** Data for the task follows **
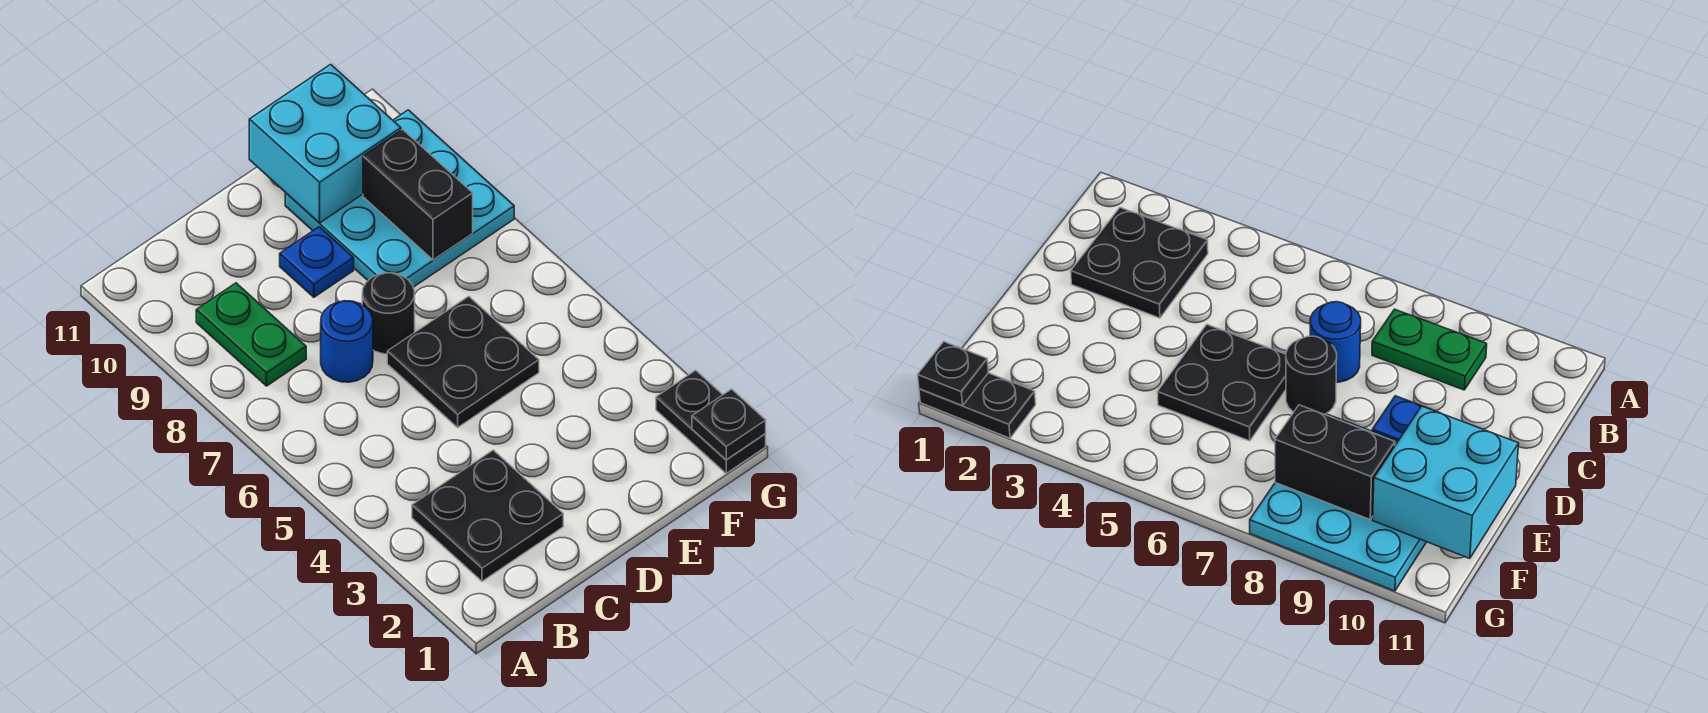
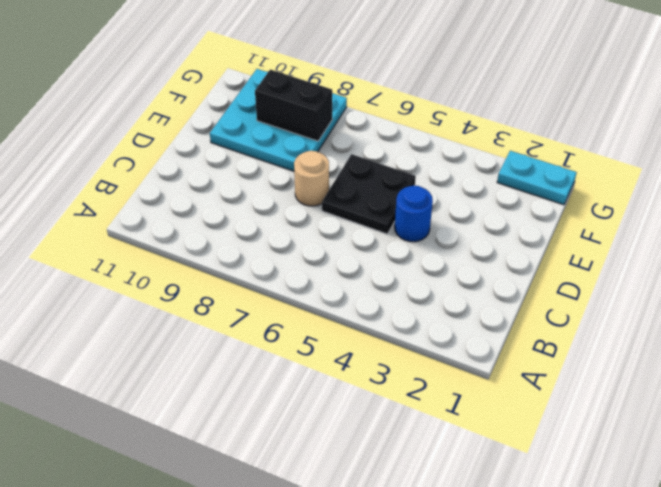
blue round brick D4 level 1 -> blue round brick C7 level 1
tan round brick D7 level 1 -> black round brick D7 level 1
cyan plate G1:G2 level 1 -> black plate G1:G2 level 1
none -> black plate B2:C3 level 1
none -> green plate B8:B9 level 1

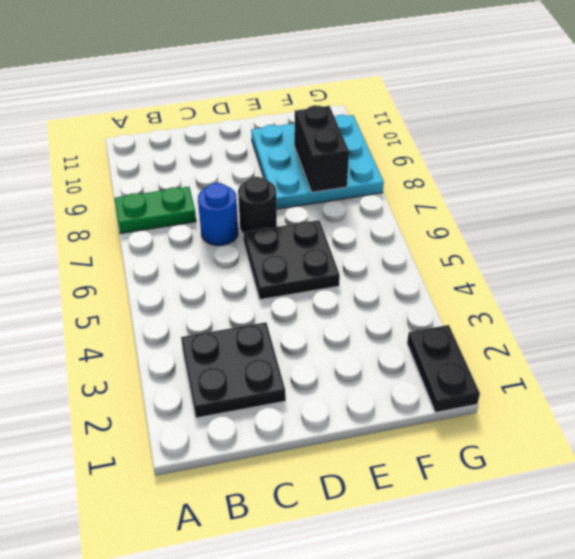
green plate A8:B8 level 1 -> green plate B8:B9 level 1
none -> blue plate D9 level 1
none -> cyan brick E10:F11 level 2

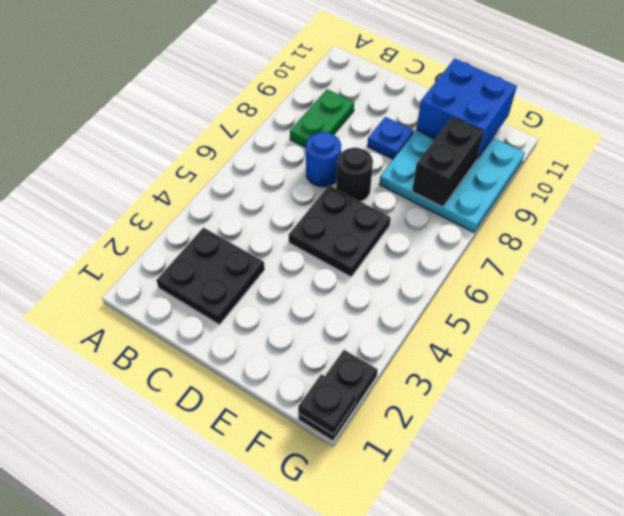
blue brick E10:F11 level 2 -> cyan brick E10:F11 level 2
** End of Data for the task **
What is expected.
From the line with "none -> green plate B8:B9 level 1" down to the final line of the entries above, repeat each line exactly; omit the pictures.

Finished exercise.
none -> green plate B8:B9 level 1

green plate A8:B8 level 1 -> green plate B8:B9 level 1
none -> blue plate D9 level 1
none -> cyan brick E10:F11 level 2

blue brick E10:F11 level 2 -> cyan brick E10:F11 level 2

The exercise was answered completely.